-- Dataset content follows --
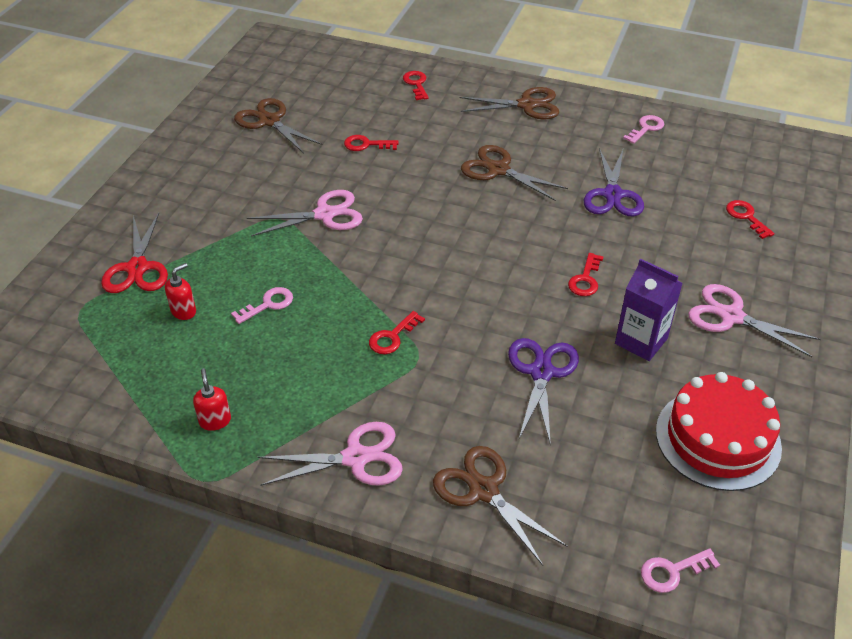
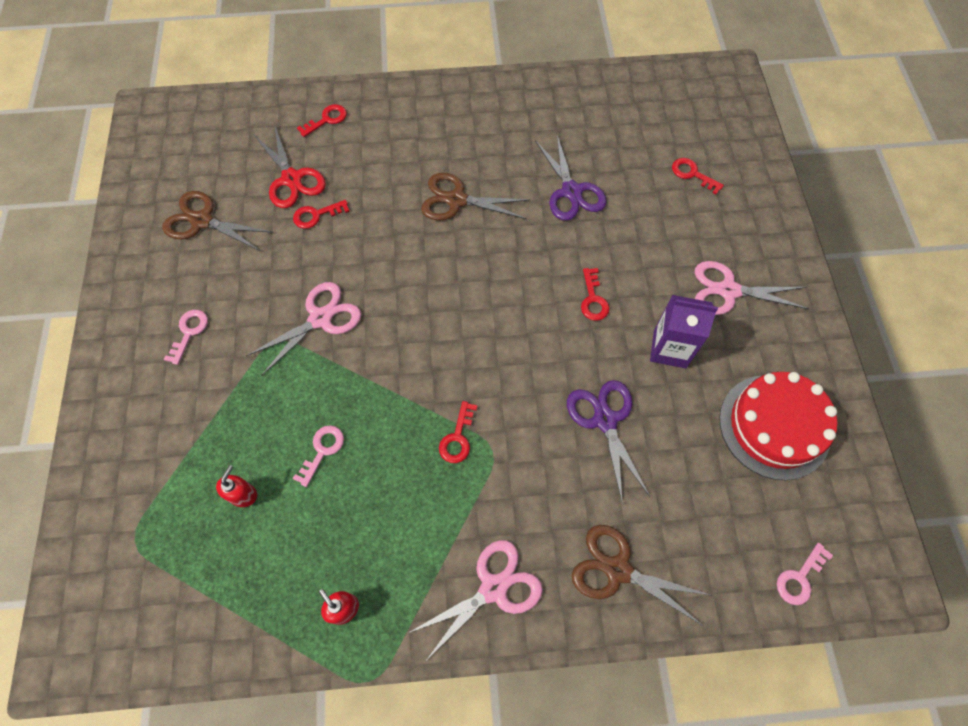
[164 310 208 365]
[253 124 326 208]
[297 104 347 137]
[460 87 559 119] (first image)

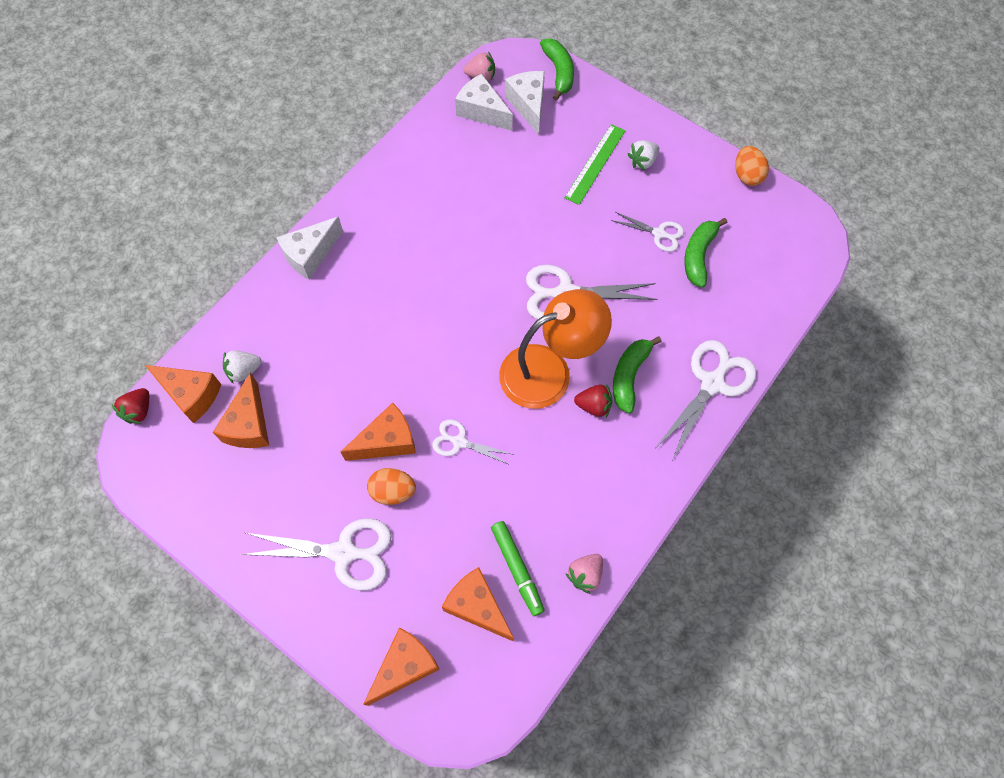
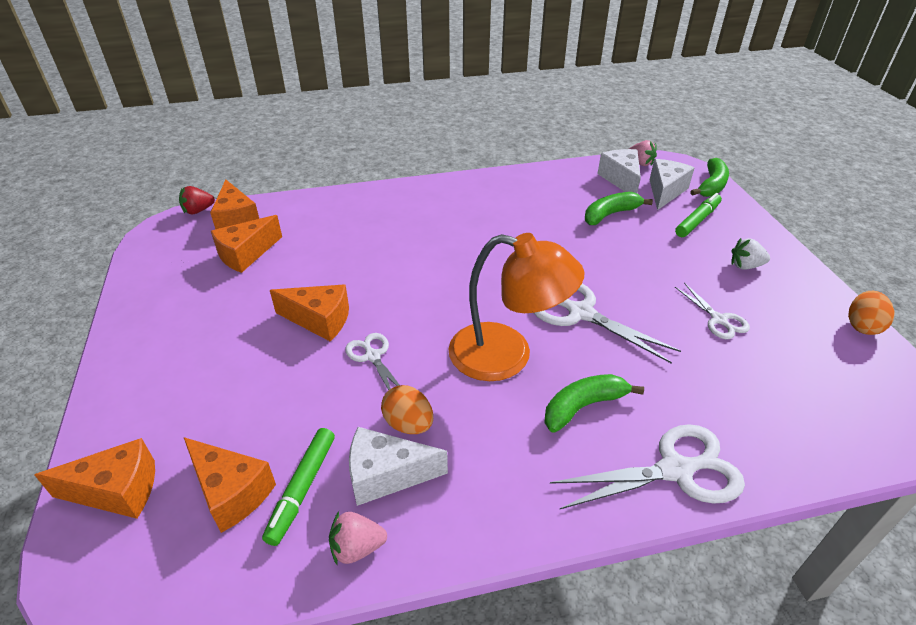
[184 437 276 533]
[349 427 448 506]
[381 385 433 434]
[585 192 653 225]
[675 193 722 237]
[223 351 262 384] (first image)
[241 518 392 591] (first image)
[564 124 626 205] (first image)
[574 384 612 417] (first image)

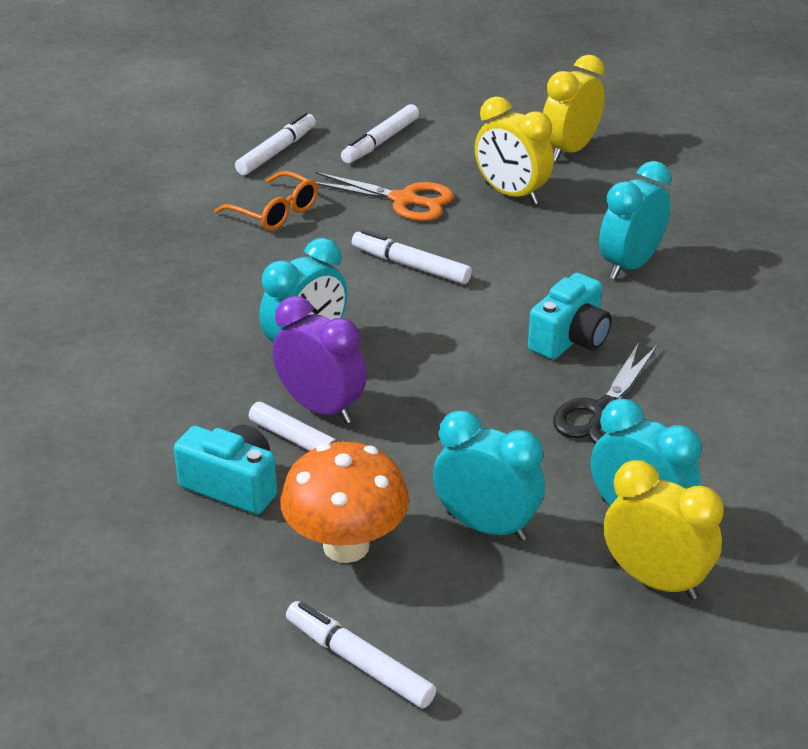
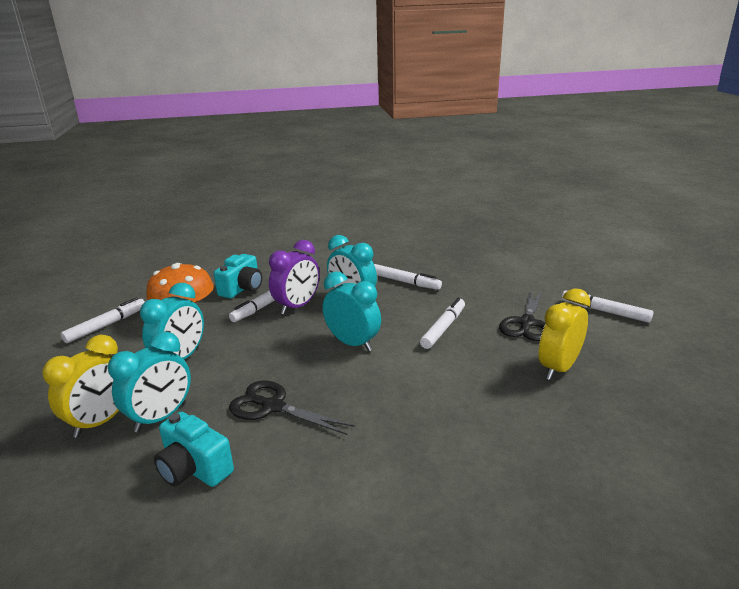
[154 412 234 487]
[323 271 381 352]
[374 264 442 290]
[499 290 545 341]
[215 171 318 231] (first image)
[543 55 605 161] (first image)

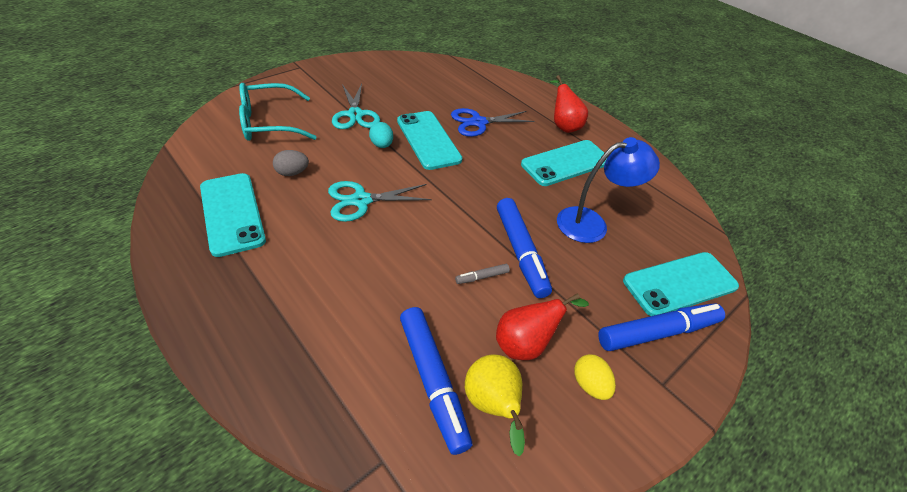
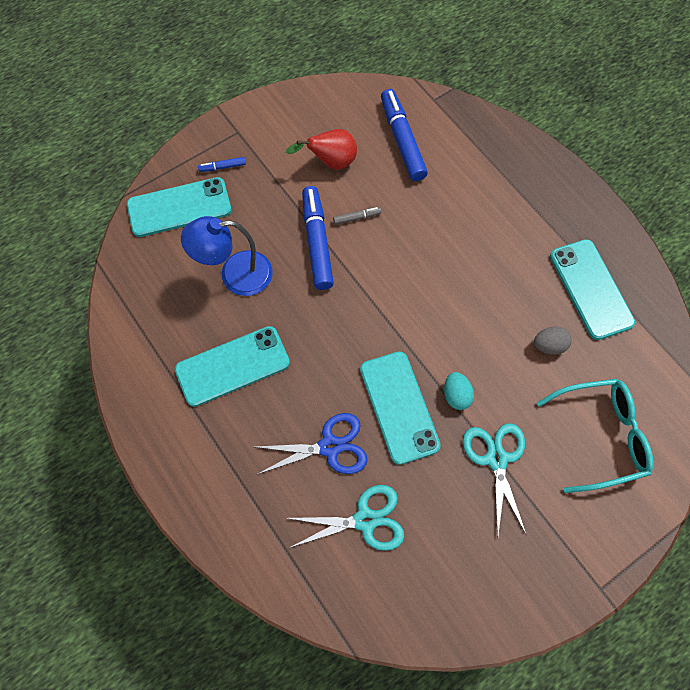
[198 157 246 172]
[287 485 404 551]
[465 355 525 456] (first image)
[550 75 588 133] (first image)
[574 354 616 400] (first image)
-- Dataset content concluded --
(Exercise description)
Please transcribe every record above exactly as written, leaving out the pictures.

(Reply)
[164 310 208 365]
[253 124 326 208]
[297 104 347 137]
[460 87 559 119] (first image)

[184 437 276 533]
[349 427 448 506]
[381 385 433 434]
[585 192 653 225]
[675 193 722 237]
[223 351 262 384] (first image)
[241 518 392 591] (first image)
[564 124 626 205] (first image)
[574 384 612 417] (first image)

[154 412 234 487]
[323 271 381 352]
[374 264 442 290]
[499 290 545 341]
[215 171 318 231] (first image)
[543 55 605 161] (first image)

[198 157 246 172]
[287 485 404 551]
[465 355 525 456] (first image)
[550 75 588 133] (first image)
[574 354 616 400] (first image)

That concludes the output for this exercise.